■ **ASSIGNMENT**
In the data below, one line contains "second_place: [955, 198, 1010, 224]" and a later one contains "first_place: [91, 452, 180, 538]". Print both, with every line between them, exactly and alone.

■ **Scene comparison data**
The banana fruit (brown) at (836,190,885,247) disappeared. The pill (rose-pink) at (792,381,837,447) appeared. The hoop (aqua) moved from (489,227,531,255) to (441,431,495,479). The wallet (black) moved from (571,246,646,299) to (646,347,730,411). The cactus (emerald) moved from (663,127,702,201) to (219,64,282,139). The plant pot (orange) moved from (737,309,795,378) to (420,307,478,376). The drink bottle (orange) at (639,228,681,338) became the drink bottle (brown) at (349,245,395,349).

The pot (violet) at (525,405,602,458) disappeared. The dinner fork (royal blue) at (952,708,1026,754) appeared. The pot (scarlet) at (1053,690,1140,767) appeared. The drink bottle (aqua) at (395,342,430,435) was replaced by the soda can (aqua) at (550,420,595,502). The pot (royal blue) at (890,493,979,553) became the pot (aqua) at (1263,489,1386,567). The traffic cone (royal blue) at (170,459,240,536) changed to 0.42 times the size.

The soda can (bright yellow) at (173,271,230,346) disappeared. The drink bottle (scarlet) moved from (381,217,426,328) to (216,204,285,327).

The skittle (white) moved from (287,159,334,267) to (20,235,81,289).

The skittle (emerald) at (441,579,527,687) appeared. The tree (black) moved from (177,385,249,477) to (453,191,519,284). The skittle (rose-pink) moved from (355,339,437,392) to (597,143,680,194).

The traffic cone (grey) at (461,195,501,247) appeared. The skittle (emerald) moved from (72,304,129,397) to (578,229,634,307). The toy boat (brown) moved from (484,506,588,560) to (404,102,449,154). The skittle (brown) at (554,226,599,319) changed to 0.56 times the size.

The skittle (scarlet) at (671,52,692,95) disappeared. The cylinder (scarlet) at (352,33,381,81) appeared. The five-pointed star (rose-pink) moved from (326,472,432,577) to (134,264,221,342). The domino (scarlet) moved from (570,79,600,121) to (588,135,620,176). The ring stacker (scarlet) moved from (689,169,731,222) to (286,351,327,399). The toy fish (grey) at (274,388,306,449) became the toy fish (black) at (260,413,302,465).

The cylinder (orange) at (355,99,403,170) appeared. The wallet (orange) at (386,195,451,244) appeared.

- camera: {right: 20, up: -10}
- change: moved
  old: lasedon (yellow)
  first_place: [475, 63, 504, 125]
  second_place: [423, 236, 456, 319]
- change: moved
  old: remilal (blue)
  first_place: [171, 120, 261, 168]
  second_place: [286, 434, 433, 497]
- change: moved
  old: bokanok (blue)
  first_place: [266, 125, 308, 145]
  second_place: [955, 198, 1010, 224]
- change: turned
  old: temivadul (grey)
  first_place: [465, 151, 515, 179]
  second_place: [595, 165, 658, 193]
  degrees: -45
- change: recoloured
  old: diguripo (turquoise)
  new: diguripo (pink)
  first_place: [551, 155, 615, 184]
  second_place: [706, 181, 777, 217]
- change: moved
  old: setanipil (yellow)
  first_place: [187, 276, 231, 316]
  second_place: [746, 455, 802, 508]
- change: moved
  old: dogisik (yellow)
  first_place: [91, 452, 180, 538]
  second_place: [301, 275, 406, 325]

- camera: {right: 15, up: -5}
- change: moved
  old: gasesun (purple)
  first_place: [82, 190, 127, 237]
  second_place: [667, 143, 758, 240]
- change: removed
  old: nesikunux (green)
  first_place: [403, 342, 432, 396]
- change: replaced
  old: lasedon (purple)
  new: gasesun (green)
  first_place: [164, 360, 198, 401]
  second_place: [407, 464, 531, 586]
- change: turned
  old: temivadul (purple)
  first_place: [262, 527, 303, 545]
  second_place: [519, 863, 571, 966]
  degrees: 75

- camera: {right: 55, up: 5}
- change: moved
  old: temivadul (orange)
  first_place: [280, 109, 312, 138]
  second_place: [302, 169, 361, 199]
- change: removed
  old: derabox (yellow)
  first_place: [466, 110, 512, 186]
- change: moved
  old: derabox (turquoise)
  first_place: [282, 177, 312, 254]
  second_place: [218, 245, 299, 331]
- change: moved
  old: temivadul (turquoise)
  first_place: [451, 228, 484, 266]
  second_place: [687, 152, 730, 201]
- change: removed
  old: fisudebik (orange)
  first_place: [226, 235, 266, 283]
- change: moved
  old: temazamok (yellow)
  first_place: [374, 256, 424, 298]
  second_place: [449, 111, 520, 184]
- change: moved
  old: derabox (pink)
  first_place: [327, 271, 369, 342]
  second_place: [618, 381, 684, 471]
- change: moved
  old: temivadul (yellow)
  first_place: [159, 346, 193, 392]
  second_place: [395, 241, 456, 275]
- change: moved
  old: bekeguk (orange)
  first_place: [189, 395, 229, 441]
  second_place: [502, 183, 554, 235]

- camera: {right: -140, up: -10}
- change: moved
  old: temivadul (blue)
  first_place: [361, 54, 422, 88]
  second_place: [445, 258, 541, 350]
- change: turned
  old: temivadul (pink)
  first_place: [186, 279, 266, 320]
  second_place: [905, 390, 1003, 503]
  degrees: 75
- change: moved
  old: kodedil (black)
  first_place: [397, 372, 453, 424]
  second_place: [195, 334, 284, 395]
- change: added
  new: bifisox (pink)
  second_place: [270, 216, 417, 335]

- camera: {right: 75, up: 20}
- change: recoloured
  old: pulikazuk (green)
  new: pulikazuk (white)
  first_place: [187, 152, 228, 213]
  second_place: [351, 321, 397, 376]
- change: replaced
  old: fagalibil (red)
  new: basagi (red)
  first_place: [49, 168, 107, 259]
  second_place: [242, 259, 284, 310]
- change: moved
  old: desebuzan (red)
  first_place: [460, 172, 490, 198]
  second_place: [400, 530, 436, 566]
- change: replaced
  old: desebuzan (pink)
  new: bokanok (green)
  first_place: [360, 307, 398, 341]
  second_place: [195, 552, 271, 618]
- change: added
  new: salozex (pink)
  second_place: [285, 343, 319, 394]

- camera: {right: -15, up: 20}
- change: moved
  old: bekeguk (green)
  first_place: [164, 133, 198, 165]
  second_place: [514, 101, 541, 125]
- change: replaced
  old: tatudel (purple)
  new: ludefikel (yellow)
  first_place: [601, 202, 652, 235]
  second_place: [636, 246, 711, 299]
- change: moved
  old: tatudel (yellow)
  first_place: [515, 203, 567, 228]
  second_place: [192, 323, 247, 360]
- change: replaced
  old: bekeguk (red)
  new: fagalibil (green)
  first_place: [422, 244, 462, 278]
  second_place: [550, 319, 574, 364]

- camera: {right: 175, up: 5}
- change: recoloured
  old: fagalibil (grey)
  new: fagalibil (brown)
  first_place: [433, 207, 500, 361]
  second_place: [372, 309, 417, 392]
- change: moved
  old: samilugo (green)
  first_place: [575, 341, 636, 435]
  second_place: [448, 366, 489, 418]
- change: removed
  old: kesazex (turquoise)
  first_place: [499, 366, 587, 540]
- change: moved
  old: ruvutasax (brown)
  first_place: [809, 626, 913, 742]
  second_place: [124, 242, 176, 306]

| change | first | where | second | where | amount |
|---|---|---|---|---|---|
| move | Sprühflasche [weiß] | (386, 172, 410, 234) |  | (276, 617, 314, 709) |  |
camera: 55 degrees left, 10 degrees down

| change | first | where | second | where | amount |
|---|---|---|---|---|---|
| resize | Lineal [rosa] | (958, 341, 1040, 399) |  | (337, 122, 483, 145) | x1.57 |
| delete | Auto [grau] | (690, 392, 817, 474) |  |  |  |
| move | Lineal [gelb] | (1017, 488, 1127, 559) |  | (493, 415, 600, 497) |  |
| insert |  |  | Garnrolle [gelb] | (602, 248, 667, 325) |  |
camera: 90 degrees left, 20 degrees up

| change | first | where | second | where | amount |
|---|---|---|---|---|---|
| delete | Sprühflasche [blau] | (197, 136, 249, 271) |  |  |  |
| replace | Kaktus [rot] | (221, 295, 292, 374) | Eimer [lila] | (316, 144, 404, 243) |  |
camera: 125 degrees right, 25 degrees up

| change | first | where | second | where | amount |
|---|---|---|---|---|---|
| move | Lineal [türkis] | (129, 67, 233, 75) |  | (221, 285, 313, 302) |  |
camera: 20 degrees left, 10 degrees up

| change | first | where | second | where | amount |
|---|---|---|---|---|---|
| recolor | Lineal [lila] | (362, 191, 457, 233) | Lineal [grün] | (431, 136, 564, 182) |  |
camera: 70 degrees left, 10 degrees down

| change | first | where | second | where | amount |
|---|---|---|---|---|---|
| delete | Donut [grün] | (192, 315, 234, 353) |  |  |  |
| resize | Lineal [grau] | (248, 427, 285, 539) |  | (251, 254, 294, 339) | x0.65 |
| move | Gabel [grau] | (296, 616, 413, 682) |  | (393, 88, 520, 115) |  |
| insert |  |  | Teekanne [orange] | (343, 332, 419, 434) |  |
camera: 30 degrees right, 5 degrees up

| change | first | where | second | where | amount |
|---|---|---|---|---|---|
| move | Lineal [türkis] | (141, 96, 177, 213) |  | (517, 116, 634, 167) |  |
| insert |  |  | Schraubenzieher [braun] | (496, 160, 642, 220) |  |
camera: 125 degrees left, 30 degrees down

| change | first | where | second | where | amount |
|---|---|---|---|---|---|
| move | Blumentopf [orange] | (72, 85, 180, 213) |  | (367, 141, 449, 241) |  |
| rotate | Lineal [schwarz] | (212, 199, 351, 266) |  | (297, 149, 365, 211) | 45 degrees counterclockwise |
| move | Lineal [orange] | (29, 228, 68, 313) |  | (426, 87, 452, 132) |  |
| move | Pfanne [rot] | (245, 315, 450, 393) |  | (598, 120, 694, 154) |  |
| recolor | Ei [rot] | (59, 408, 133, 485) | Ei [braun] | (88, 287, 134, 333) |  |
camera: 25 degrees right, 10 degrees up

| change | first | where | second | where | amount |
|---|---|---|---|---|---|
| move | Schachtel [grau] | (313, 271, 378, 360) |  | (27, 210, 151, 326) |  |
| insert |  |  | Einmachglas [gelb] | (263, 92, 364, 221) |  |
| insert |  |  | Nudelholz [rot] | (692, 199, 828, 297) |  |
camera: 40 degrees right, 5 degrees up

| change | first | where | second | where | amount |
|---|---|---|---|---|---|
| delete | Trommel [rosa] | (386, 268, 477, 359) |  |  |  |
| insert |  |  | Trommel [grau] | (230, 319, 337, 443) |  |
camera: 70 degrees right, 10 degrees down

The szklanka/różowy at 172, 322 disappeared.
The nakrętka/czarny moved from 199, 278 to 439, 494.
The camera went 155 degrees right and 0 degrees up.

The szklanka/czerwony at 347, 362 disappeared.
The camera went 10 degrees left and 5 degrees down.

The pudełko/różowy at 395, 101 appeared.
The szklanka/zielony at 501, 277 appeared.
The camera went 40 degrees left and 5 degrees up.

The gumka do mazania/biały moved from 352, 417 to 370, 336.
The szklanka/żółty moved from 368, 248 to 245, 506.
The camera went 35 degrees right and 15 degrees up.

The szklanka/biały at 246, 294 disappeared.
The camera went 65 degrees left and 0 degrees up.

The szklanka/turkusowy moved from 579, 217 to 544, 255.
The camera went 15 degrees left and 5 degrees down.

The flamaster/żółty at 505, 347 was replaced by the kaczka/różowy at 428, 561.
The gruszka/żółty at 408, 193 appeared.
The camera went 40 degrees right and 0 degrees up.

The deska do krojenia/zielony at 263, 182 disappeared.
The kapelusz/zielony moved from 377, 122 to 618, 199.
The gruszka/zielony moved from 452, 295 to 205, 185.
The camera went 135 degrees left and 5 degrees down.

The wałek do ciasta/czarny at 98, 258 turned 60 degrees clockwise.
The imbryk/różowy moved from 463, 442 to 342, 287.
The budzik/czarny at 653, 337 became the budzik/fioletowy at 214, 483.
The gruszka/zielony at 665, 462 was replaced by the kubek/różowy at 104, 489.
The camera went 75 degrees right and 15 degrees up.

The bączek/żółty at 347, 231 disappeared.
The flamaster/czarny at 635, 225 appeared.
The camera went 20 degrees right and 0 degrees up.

■ **ANSWER TO THIS EXERCISE**
  second_place: [955, 198, 1010, 224]
- change: turned
  old: temivadul (grey)
  first_place: [465, 151, 515, 179]
  second_place: [595, 165, 658, 193]
  degrees: -45
- change: recoloured
  old: diguripo (turquoise)
  new: diguripo (pink)
  first_place: [551, 155, 615, 184]
  second_place: [706, 181, 777, 217]
- change: moved
  old: setanipil (yellow)
  first_place: [187, 276, 231, 316]
  second_place: [746, 455, 802, 508]
- change: moved
  old: dogisik (yellow)
  first_place: [91, 452, 180, 538]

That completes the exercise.